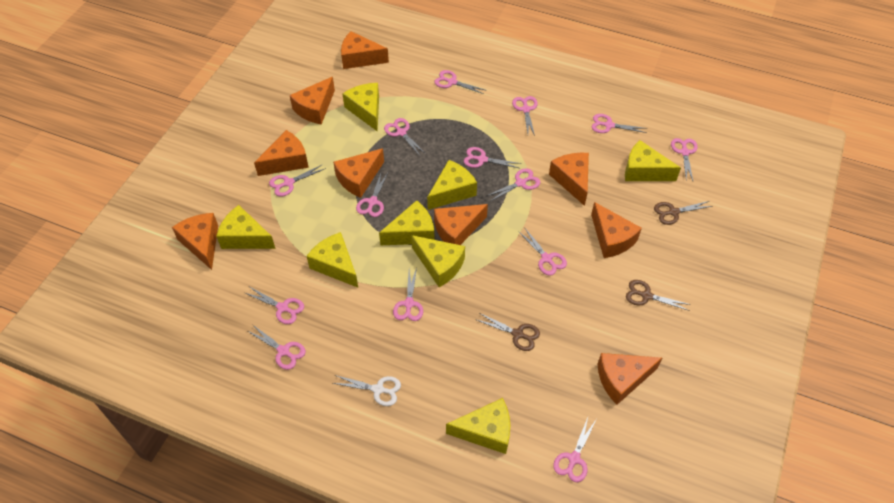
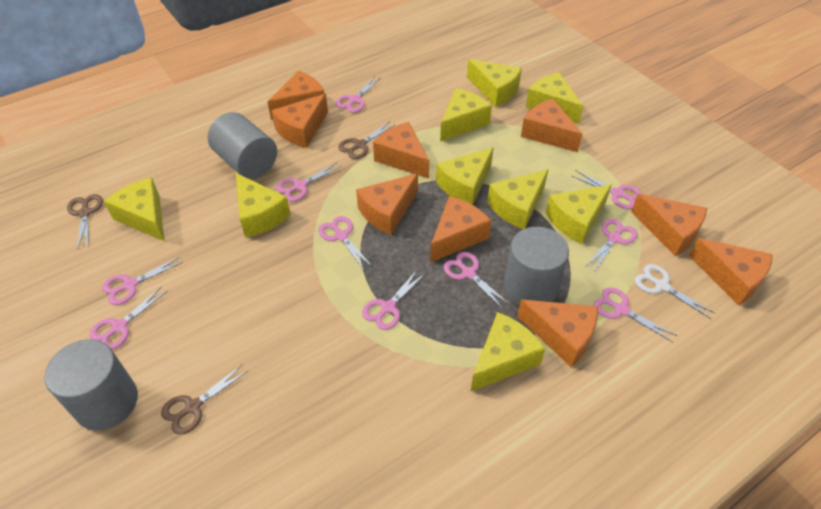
grey cylinder: 0 -> 3
pink scissors: 14 -> 10
yellow cheese: 8 -> 9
..........
Task to complete -
Without the pictures, repeat the listing above exactly.

Final answer -
grey cylinder: 0 -> 3
pink scissors: 14 -> 10
yellow cheese: 8 -> 9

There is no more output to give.